(Required action):
Below are some records. Return exactly the lines from the one with "R2: 43k (DGND, VDD) -> 43k (IC3/in+, VDD)" to the one with "R16: 3.6 (VDD, VLOAD) -> none", and nothing else.

(Items from a data source)
__________________________________________________
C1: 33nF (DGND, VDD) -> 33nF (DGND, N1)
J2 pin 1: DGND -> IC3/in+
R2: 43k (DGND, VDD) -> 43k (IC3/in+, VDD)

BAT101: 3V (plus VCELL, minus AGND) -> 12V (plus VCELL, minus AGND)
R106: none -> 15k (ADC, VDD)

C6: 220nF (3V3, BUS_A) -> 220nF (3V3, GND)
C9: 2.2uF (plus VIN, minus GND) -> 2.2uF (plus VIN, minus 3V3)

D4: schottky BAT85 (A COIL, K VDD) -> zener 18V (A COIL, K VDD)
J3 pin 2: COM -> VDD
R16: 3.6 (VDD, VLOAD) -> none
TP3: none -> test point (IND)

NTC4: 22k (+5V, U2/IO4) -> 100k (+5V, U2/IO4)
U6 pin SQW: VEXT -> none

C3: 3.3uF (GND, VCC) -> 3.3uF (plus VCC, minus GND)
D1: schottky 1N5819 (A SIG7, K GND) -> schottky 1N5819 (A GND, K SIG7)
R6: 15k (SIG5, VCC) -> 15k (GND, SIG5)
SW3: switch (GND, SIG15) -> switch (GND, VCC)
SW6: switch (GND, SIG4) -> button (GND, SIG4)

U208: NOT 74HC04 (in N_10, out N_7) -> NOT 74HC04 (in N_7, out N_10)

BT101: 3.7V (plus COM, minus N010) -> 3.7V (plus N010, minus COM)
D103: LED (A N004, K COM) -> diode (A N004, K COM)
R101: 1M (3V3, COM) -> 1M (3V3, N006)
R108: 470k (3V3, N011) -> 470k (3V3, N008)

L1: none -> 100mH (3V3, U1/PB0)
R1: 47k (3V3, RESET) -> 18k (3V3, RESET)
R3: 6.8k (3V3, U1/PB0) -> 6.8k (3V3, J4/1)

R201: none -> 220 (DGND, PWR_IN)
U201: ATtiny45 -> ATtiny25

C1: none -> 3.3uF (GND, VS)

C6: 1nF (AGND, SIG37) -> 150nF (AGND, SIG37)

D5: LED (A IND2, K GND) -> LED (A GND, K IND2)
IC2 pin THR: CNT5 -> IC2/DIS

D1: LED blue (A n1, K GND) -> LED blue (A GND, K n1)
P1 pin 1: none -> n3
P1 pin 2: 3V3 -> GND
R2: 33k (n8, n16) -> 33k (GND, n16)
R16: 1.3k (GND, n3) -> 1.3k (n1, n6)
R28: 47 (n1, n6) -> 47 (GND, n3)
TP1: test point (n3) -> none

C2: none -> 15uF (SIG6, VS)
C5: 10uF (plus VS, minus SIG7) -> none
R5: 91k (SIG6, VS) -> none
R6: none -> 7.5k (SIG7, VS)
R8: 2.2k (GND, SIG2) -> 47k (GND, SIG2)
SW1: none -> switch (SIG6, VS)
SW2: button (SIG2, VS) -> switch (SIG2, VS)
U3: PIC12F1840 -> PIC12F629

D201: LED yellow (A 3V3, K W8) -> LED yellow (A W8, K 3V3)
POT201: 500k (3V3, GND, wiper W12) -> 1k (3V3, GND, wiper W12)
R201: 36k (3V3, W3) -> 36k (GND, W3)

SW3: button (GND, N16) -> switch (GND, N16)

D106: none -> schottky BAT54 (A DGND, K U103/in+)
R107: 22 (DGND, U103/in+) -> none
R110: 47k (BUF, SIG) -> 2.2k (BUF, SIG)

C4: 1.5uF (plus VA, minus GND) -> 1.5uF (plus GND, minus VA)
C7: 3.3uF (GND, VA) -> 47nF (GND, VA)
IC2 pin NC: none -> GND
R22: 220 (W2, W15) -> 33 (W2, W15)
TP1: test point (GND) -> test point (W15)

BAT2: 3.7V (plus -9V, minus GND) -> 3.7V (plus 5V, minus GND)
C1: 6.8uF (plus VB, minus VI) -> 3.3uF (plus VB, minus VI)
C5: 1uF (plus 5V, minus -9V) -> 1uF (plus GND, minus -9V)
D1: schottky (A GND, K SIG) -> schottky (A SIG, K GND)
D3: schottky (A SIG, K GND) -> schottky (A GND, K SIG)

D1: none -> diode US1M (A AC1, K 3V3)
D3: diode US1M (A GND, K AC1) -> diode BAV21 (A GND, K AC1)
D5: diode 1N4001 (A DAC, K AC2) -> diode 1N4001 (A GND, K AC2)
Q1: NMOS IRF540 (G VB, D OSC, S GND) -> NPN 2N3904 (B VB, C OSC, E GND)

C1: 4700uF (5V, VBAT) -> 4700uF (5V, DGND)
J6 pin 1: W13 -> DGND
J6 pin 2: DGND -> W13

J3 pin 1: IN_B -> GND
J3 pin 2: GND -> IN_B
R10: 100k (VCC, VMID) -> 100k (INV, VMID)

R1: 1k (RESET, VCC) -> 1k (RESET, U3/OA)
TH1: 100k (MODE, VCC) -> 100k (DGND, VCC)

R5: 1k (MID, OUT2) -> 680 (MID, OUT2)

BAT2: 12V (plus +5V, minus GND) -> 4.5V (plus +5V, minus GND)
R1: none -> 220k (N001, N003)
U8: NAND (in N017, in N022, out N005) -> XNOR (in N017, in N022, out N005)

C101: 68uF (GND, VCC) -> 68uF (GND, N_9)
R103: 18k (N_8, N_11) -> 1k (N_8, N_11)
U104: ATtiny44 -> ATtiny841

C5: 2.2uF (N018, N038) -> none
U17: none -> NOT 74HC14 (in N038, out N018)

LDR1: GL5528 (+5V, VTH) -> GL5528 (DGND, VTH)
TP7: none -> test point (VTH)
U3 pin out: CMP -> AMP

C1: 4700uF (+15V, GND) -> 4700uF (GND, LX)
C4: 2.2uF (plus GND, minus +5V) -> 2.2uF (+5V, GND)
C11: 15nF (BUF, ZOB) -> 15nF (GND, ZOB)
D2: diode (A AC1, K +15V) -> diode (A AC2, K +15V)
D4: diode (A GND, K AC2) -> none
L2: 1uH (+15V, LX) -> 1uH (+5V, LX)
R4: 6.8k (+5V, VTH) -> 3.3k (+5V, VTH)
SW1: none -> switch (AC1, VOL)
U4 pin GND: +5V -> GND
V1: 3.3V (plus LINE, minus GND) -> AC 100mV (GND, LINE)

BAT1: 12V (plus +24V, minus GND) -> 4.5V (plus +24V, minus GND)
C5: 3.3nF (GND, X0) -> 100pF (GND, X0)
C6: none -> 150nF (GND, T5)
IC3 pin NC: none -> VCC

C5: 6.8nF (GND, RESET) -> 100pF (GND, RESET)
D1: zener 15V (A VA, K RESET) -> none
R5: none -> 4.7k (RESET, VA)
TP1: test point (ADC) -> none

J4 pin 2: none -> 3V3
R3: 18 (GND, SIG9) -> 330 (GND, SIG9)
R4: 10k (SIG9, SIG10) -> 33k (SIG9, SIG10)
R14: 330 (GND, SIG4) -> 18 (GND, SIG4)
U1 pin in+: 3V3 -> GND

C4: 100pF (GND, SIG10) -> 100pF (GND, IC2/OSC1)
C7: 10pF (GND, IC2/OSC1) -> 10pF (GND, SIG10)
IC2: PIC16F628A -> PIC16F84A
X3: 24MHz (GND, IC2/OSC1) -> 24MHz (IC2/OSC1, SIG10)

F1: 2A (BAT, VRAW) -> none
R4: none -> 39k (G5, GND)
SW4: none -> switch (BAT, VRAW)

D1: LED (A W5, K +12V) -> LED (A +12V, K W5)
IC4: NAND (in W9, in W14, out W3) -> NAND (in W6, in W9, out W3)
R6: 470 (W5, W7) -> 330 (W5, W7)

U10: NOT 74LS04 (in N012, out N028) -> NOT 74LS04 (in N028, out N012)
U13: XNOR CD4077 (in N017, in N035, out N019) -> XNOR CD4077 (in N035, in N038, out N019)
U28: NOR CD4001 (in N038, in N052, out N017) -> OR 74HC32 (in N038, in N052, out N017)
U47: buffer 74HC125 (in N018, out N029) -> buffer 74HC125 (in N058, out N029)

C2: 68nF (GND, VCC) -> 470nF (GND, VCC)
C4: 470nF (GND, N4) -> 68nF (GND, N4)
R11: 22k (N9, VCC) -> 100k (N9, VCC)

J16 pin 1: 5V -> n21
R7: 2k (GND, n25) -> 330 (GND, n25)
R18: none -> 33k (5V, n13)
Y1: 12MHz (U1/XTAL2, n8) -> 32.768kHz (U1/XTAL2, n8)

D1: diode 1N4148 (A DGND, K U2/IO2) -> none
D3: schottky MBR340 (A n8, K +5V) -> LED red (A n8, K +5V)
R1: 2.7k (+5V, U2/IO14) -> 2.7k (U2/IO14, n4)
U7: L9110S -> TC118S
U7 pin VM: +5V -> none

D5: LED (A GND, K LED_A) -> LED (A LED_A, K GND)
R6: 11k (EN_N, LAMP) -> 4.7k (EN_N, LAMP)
__________________________________________________
(Task solution):
R2: 43k (DGND, VDD) -> 43k (IC3/in+, VDD)

BAT101: 3V (plus VCELL, minus AGND) -> 12V (plus VCELL, minus AGND)
R106: none -> 15k (ADC, VDD)

C6: 220nF (3V3, BUS_A) -> 220nF (3V3, GND)
C9: 2.2uF (plus VIN, minus GND) -> 2.2uF (plus VIN, minus 3V3)

D4: schottky BAT85 (A COIL, K VDD) -> zener 18V (A COIL, K VDD)
J3 pin 2: COM -> VDD
R16: 3.6 (VDD, VLOAD) -> none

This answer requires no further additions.